→ HOW TO COMPLETE THIS TASK:
Only the records, exactly as written, belong in the answer; pictures do not.

[Scene change data]
Start of Block
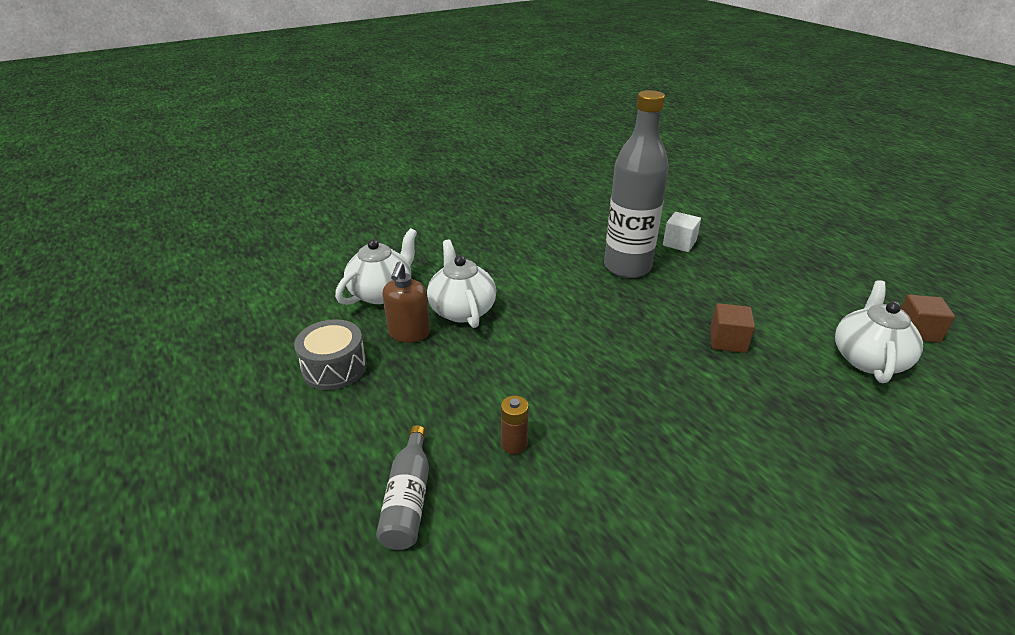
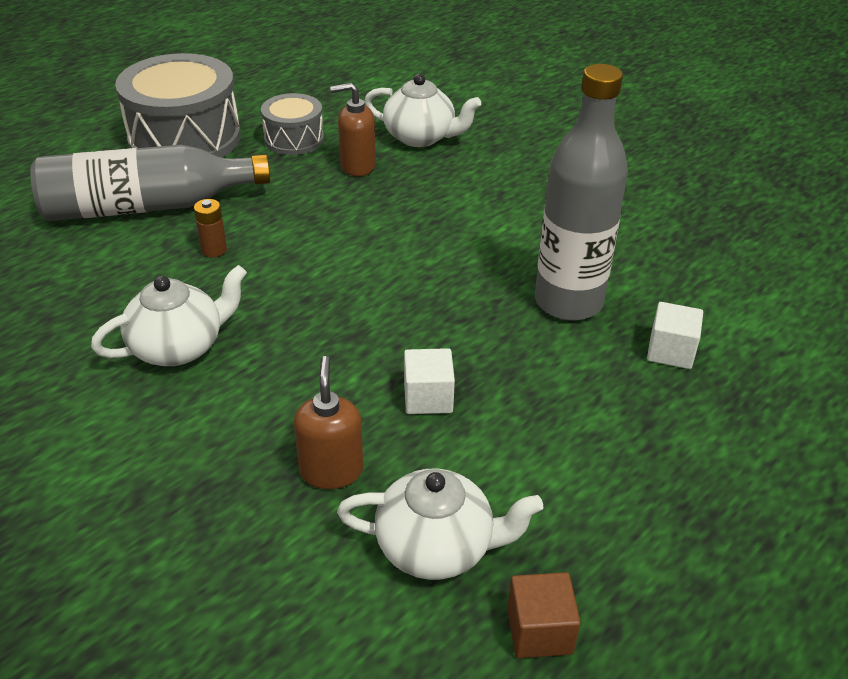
camera: 75 degrees right, 5 degrees up
(274, 456) = (185, 139): none -> grey drum
(408, 499) = (146, 206): grey bottle -> grey bottle, size x1.99
(462, 310) = (411, 189): white teapot -> white teapot (178, 347)
(727, 341) = (428, 397): brown cube -> white cube
(810, 397) = (331, 470): none -> brown soap dispenser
End of Block
→ ANSWER TO THIS EXERCISE:
camera: 75 degrees right, 5 degrees up
(274, 456) = (185, 139): none -> grey drum
(408, 499) = (146, 206): grey bottle -> grey bottle, size x1.99
(462, 310) = (411, 189): white teapot -> white teapot (178, 347)
(727, 341) = (428, 397): brown cube -> white cube
(810, 397) = (331, 470): none -> brown soap dispenser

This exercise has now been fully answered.